Start of DATA UNDER STUDY

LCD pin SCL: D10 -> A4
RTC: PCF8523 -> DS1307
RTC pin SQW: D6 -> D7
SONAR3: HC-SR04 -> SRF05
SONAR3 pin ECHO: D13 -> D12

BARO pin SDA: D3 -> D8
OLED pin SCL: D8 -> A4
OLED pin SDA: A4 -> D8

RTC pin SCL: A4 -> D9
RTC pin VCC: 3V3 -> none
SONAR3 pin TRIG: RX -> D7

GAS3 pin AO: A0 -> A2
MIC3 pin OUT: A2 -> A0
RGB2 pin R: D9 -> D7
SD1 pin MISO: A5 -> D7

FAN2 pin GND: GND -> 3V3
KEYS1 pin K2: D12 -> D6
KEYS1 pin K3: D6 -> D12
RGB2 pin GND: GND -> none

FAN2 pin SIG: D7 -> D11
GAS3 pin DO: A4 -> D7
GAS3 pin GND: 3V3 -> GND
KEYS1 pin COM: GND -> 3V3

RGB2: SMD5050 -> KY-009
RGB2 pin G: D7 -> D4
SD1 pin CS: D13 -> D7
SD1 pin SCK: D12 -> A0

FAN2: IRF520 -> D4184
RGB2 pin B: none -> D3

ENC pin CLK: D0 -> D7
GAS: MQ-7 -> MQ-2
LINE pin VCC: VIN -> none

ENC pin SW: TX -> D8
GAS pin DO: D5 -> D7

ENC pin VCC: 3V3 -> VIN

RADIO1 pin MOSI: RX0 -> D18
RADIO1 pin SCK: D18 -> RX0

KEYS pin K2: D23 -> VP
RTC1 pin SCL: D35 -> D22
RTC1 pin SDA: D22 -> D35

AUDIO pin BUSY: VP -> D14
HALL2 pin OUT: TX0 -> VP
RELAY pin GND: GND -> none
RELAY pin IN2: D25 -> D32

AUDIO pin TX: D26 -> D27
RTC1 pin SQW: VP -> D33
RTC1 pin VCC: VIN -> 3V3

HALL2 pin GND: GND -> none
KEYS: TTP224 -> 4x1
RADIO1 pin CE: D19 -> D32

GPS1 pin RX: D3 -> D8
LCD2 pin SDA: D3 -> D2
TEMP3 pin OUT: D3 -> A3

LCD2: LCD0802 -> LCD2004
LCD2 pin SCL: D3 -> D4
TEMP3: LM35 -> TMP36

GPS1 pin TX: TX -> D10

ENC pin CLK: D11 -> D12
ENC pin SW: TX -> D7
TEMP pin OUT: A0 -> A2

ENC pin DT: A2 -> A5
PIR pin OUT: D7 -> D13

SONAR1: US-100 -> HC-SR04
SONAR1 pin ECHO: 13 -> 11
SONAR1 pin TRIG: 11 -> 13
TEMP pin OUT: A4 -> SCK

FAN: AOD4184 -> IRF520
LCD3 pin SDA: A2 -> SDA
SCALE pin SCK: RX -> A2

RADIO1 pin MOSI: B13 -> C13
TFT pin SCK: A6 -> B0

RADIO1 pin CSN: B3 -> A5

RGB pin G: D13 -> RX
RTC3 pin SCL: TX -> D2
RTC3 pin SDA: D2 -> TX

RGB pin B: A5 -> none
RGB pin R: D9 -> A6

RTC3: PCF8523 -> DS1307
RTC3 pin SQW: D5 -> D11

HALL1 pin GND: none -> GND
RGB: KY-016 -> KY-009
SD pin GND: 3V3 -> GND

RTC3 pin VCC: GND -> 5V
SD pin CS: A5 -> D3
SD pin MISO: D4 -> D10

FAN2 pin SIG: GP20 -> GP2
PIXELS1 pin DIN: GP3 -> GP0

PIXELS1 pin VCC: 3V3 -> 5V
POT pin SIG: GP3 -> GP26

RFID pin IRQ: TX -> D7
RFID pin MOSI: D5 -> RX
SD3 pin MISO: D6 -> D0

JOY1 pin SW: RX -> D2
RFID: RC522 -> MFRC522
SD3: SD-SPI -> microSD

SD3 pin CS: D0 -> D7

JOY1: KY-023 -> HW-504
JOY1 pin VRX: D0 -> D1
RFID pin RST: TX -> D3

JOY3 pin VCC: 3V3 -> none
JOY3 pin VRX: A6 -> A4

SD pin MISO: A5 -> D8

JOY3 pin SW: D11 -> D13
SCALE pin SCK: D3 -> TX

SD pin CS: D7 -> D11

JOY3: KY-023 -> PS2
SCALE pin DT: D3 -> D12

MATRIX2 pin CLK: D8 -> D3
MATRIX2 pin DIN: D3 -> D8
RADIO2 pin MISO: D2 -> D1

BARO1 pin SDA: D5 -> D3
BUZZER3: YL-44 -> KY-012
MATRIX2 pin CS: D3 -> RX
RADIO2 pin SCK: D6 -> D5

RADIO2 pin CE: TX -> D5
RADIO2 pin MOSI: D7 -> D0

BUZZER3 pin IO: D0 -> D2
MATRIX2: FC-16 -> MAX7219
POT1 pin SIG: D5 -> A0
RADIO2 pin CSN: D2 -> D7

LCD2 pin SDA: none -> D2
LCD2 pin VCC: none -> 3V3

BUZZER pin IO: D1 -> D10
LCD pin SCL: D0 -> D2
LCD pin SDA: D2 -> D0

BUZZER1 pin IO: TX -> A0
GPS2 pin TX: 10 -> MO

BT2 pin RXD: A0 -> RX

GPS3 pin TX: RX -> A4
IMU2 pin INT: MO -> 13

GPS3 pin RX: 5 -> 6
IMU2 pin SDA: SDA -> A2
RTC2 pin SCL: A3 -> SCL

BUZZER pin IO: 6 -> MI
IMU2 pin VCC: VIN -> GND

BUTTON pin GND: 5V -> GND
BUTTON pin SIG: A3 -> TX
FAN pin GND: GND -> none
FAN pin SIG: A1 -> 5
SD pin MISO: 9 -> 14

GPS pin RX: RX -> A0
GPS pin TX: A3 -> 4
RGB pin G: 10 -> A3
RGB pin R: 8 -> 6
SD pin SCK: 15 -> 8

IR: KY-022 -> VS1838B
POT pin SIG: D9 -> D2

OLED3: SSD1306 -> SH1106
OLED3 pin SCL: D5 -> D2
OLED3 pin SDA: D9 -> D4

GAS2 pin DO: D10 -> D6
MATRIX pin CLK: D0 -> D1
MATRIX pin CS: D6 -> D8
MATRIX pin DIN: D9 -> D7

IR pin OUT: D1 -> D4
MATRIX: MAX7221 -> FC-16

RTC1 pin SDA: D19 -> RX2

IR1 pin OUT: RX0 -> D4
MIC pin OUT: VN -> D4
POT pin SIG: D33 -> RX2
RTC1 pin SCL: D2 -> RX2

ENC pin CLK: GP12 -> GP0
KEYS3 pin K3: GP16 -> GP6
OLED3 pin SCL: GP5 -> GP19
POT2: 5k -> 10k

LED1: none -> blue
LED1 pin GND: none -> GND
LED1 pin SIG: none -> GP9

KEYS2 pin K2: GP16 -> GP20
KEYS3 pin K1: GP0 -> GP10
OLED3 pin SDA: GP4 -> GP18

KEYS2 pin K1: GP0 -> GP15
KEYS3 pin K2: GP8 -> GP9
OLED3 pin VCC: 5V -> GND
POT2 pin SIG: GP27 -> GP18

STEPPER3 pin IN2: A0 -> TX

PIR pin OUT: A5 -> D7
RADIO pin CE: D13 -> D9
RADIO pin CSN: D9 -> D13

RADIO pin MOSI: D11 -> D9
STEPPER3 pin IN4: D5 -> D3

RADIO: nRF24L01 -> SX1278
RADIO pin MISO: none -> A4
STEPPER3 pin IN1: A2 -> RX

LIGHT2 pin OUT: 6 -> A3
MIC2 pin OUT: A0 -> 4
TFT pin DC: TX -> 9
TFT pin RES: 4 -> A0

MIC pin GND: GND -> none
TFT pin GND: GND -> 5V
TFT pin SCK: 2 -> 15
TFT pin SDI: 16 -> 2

End of DATA UNDER STUDY

WORK INSTRUCTION: The response must consist solely of the lines from the first line of the entries through the line containing "GAS3 pin DO: A4 -> D7", repeated exactly.

PROBLEM SOLUTION:
LCD pin SCL: D10 -> A4
RTC: PCF8523 -> DS1307
RTC pin SQW: D6 -> D7
SONAR3: HC-SR04 -> SRF05
SONAR3 pin ECHO: D13 -> D12

BARO pin SDA: D3 -> D8
OLED pin SCL: D8 -> A4
OLED pin SDA: A4 -> D8

RTC pin SCL: A4 -> D9
RTC pin VCC: 3V3 -> none
SONAR3 pin TRIG: RX -> D7

GAS3 pin AO: A0 -> A2
MIC3 pin OUT: A2 -> A0
RGB2 pin R: D9 -> D7
SD1 pin MISO: A5 -> D7

FAN2 pin GND: GND -> 3V3
KEYS1 pin K2: D12 -> D6
KEYS1 pin K3: D6 -> D12
RGB2 pin GND: GND -> none

FAN2 pin SIG: D7 -> D11
GAS3 pin DO: A4 -> D7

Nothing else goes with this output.